» The problem: Pull out of the data below the stretch of lines bounded by the one containing "camera: 55 degrees right, 15 degrees down" and the one containing "(584, 118) = (716, 426): none", both bounds included, unchanged.

» Source data:
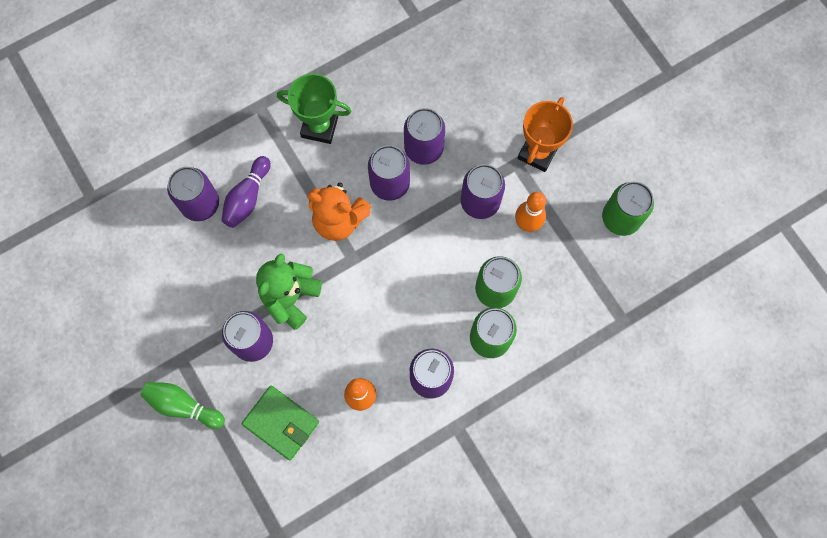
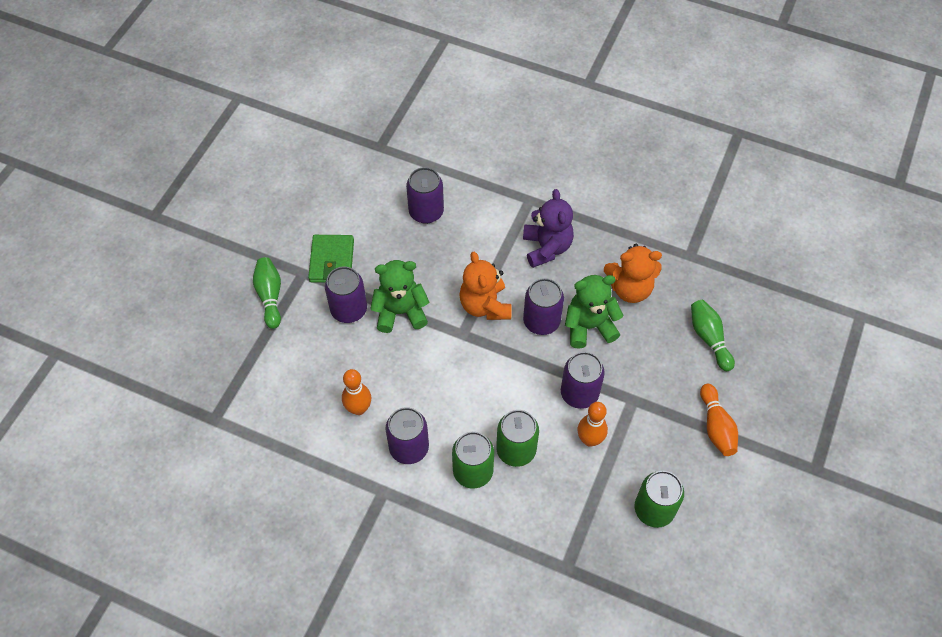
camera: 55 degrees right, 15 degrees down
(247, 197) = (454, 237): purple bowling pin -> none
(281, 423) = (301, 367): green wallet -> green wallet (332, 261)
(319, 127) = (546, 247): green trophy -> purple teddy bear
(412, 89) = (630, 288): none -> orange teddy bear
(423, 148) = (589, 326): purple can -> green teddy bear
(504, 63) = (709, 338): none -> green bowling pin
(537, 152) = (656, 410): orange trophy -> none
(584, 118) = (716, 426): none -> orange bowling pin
---
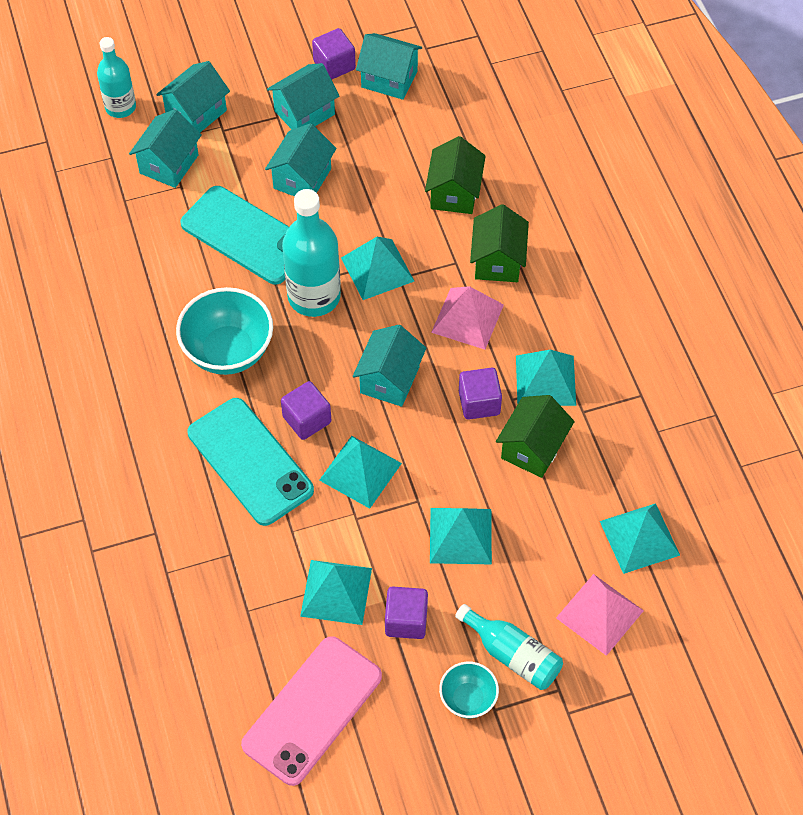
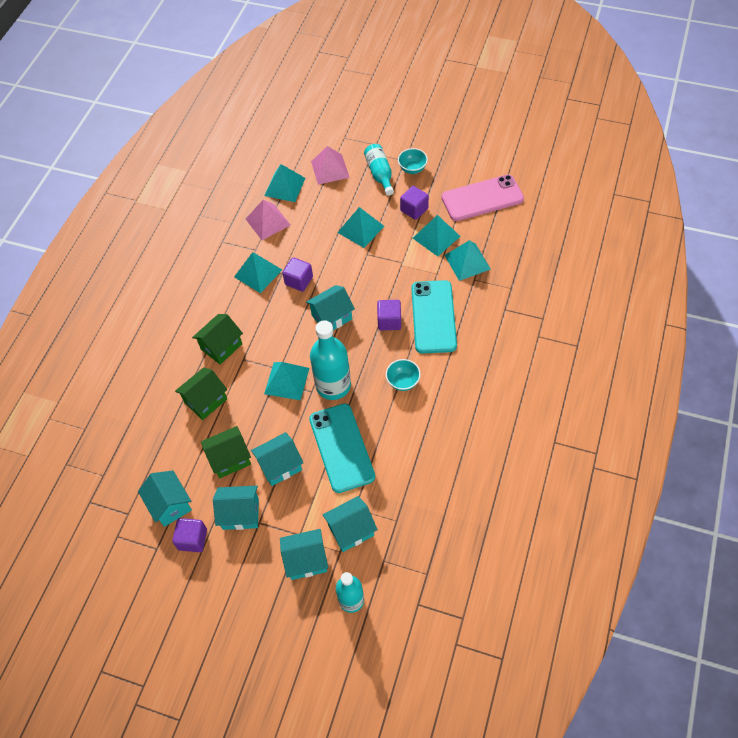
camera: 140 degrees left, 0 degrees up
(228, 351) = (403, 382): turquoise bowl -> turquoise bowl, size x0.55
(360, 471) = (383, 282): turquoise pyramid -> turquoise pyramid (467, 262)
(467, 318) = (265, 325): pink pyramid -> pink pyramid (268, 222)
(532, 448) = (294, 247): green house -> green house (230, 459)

» Completed task:
camera: 55 degrees right, 15 degrees down
(247, 197) = (454, 237): purple bowling pin -> none
(281, 423) = (301, 367): green wallet -> green wallet (332, 261)
(319, 127) = (546, 247): green trophy -> purple teddy bear
(412, 89) = (630, 288): none -> orange teddy bear
(423, 148) = (589, 326): purple can -> green teddy bear
(504, 63) = (709, 338): none -> green bowling pin
(537, 152) = (656, 410): orange trophy -> none
(584, 118) = (716, 426): none -> orange bowling pin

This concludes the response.